= PROMPT =
Copy everything in the records below from the line containing "green diamond: moved 2 px left, 3 px down" down to the line containing "cyan semicircle: moved 3 px right", including both of those lines. Leave the pictures out of your copy.

= DATASET ENTRIES =
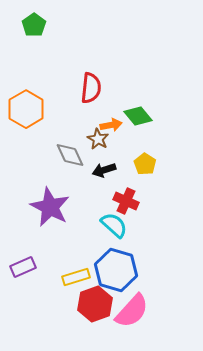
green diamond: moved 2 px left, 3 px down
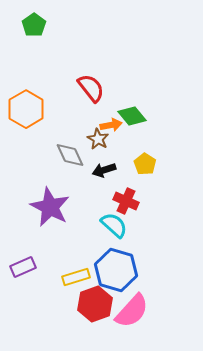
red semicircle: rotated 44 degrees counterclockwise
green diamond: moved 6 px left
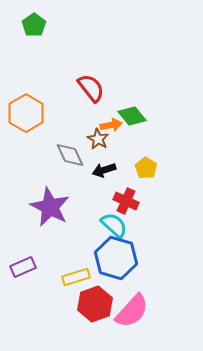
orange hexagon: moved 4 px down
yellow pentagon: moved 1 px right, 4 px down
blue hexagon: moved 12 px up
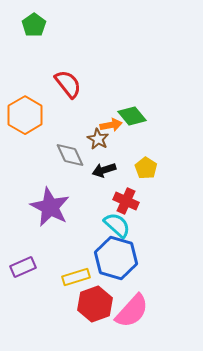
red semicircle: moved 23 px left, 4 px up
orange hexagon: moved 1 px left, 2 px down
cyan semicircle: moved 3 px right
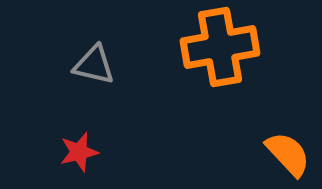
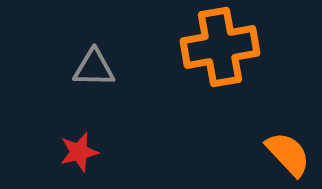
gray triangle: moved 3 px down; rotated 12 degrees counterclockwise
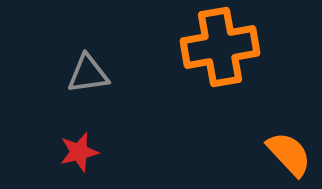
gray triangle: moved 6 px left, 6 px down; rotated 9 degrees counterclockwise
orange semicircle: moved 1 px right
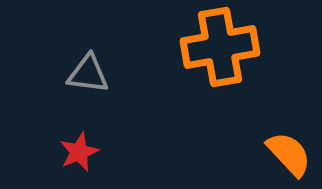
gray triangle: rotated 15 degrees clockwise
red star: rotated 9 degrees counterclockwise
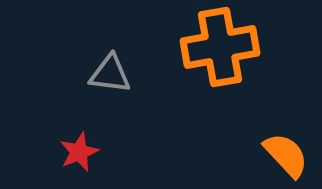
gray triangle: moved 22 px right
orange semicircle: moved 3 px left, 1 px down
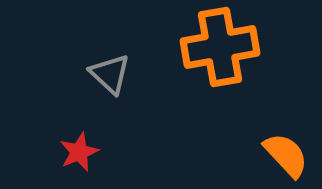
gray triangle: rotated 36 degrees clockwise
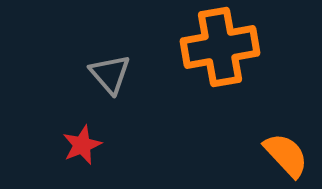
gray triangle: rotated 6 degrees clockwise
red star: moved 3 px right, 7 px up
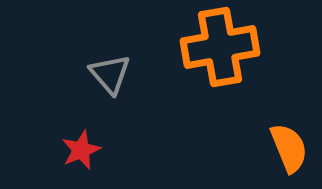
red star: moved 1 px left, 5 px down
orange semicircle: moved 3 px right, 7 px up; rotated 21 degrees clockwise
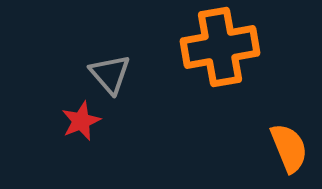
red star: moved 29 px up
--
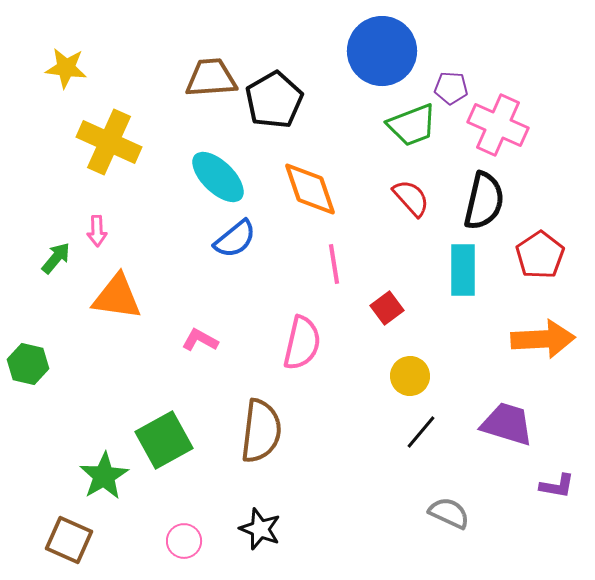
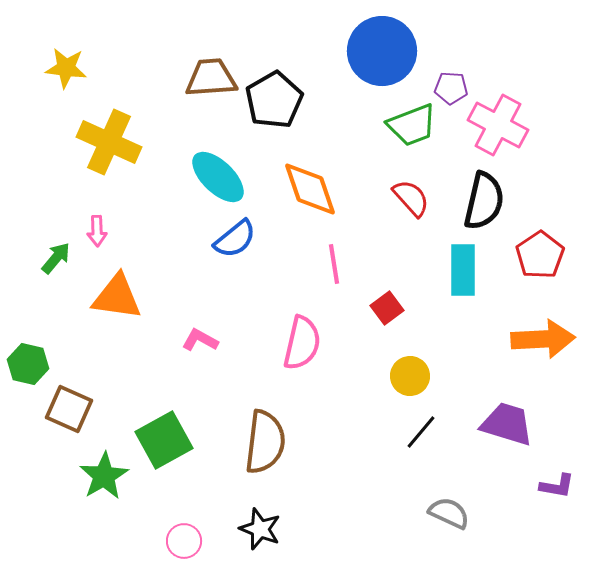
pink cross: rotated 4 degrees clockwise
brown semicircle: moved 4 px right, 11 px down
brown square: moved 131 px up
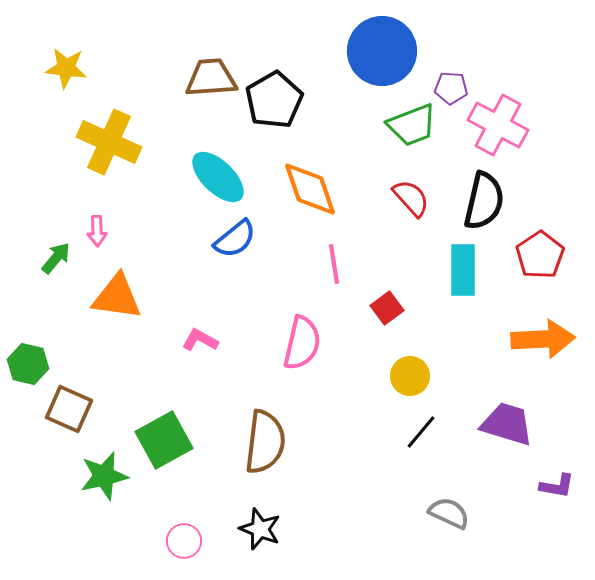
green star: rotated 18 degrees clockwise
---
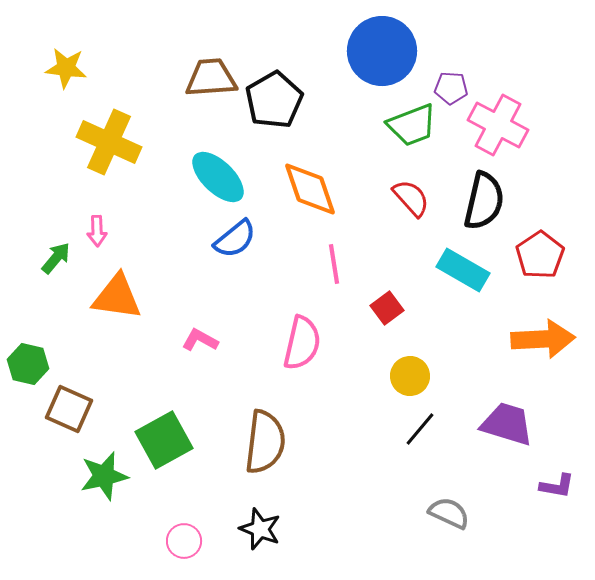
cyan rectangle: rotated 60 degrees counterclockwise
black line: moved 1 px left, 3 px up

= REPLY =
green diamond: moved 2 px left, 3 px down
red semicircle: rotated 44 degrees counterclockwise
green diamond: moved 6 px left
orange hexagon: moved 4 px down
yellow pentagon: moved 1 px right, 4 px down
blue hexagon: moved 12 px up
red semicircle: moved 23 px left, 4 px up
orange hexagon: moved 1 px left, 2 px down
cyan semicircle: moved 3 px right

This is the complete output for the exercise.